STATED GOAL: Please reproduce the entries word for word, beginning with the first entry and ending after the line that contains "yellow circle: moved 1 px up".

DATA TO USE:
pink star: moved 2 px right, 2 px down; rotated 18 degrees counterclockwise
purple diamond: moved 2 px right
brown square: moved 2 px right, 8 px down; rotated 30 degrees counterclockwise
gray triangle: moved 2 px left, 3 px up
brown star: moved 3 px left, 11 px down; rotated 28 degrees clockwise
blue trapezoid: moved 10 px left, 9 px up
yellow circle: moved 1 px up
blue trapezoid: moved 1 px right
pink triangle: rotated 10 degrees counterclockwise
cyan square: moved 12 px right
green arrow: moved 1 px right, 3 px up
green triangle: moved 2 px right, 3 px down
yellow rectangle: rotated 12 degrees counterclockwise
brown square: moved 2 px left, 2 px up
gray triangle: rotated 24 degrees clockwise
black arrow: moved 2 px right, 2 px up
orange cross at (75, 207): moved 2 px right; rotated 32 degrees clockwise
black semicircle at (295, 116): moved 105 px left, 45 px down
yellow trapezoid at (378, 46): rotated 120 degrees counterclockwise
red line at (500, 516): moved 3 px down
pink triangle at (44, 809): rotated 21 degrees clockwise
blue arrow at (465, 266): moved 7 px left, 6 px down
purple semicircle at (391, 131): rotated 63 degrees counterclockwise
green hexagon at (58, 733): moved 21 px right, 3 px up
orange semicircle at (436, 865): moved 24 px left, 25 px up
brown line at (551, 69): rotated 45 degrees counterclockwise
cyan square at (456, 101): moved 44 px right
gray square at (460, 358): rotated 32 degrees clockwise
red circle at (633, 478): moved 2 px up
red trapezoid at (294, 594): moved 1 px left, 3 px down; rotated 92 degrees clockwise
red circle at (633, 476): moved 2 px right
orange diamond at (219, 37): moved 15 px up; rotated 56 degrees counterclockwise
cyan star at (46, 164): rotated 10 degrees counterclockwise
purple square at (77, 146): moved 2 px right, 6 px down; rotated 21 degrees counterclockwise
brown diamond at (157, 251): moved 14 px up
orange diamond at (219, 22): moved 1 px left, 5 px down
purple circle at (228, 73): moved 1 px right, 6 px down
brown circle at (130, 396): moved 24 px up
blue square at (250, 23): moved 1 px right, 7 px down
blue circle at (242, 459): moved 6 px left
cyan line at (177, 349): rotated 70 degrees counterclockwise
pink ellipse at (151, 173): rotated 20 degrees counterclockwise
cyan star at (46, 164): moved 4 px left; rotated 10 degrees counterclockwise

CORRECT OUTPUT:
pink star: moved 2 px right, 2 px down; rotated 18 degrees counterclockwise
purple diamond: moved 2 px right
brown square: moved 2 px right, 8 px down; rotated 30 degrees counterclockwise
gray triangle: moved 2 px left, 3 px up
brown star: moved 3 px left, 11 px down; rotated 28 degrees clockwise
blue trapezoid: moved 10 px left, 9 px up
yellow circle: moved 1 px up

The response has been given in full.